* TASK BRIEF *
Would you transcribe exactly the lines below, starting at the one that contains "(211, 339) = (285, 301): orange" and ending with the last line, both included? Leave out all other lines.

[[ EXTRACTED MATERIAL open ]]

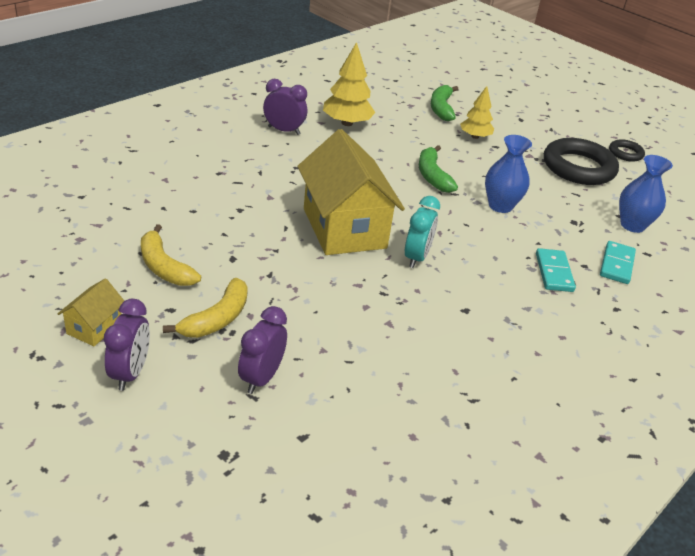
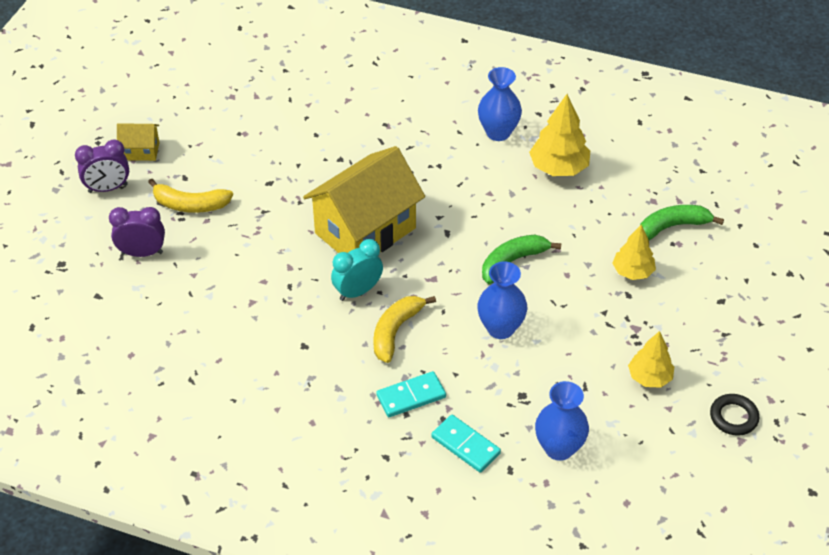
camera: 70 degrees right, 10 degrees up
(164, 267) = (230, 152): yellow banana -> yellow banana (395, 331)
(284, 130) = (498, 132): purple clock -> blue vase
(416, 257) = (358, 291): turquoise clock -> turquoise clock turned 150 degrees clockwise
(578, 167) = (649, 377): black ring -> yellow tree
(616, 264) = (465, 445): turquoise domino -> turquoise domino turned 45 degrees clockwise

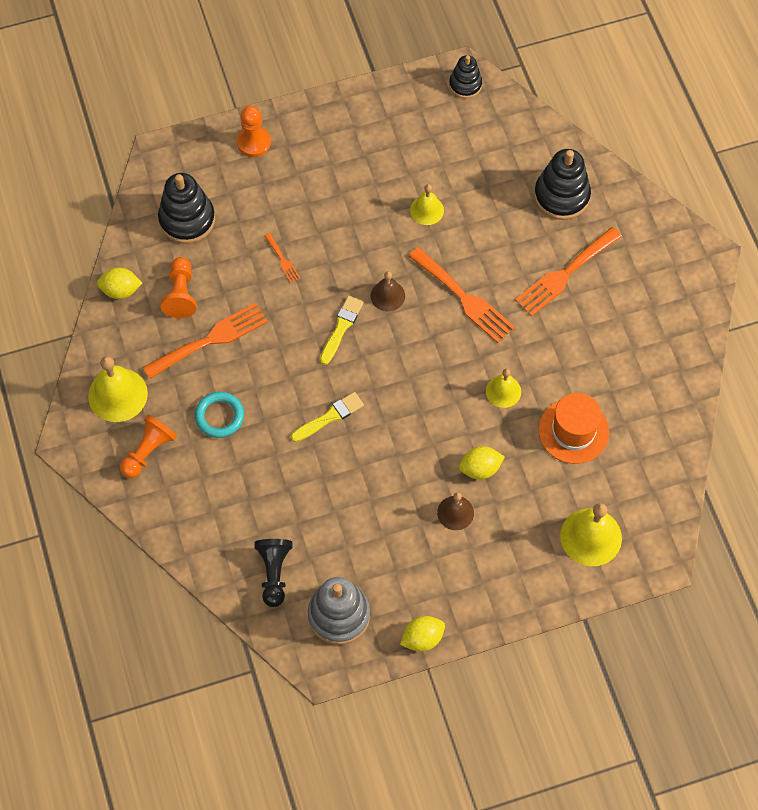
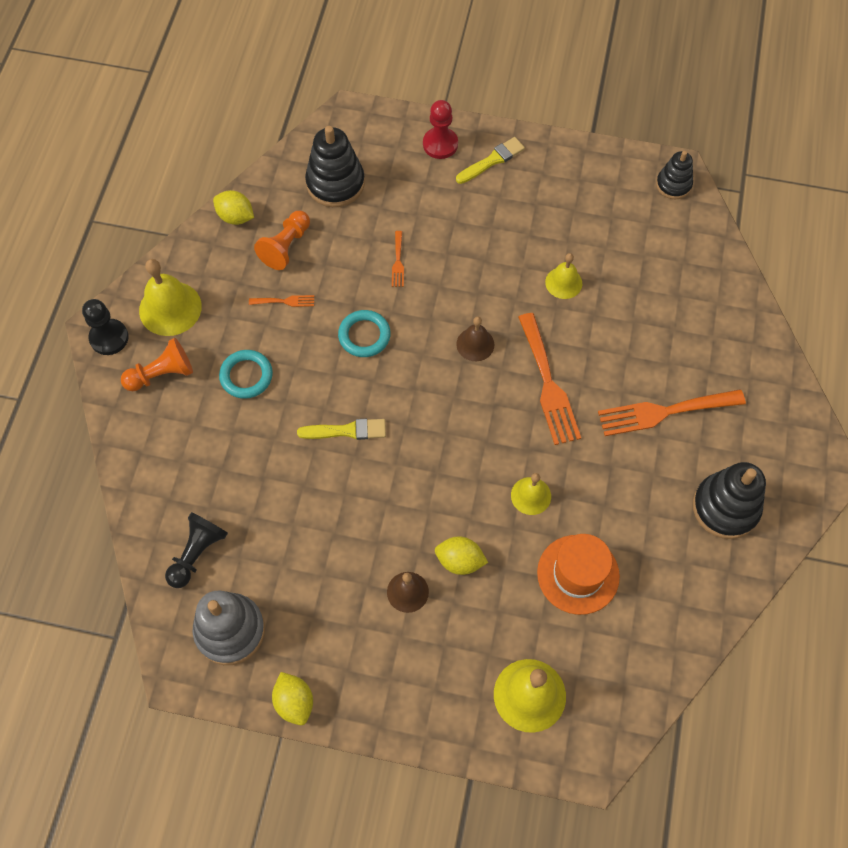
camera: 30 degrees right, 0 degrees up
(82, 445) = (109, 338): none -> black pawn
(211, 339) = (285, 301): orange fork -> orange fork, size x0.46
(254, 142) = (440, 144): orange pawn -> red pawn
(294, 334) = (364, 335): none -> turquoise ring
(341, 327) = (412, 352): yellow brush -> yellow brush (492, 160)
(422, 638) = (294, 702): yellow lemon -> yellow lemon turned 60 degrees clockwise
(561, 196) = (706, 334): black stacking toy -> black stacking toy (725, 507)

[[ EXTRACTED MATERIAL closed ]]

* REPLY *
(211, 339) = (285, 301): orange fork -> orange fork, size x0.46
(254, 142) = (440, 144): orange pawn -> red pawn
(294, 334) = (364, 335): none -> turquoise ring
(341, 327) = (412, 352): yellow brush -> yellow brush (492, 160)
(422, 638) = (294, 702): yellow lemon -> yellow lemon turned 60 degrees clockwise
(561, 196) = (706, 334): black stacking toy -> black stacking toy (725, 507)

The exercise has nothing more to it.